TASK TO COMPLETE: With no omissions, write out every record given below.

--- START ---

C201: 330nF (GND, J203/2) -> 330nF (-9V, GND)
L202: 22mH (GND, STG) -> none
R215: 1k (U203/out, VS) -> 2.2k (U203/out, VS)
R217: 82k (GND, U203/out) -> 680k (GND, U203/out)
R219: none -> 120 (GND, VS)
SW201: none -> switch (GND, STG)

--- END ---

SOLUTION TO THIS PROBLEM:
C201: 330nF (GND, J203/2) -> 330nF (-9V, GND)
L202: 22mH (GND, STG) -> none
R215: 1k (U203/out, VS) -> 2.2k (U203/out, VS)
R217: 82k (GND, U203/out) -> 680k (GND, U203/out)
R219: none -> 120 (GND, VS)
SW201: none -> switch (GND, STG)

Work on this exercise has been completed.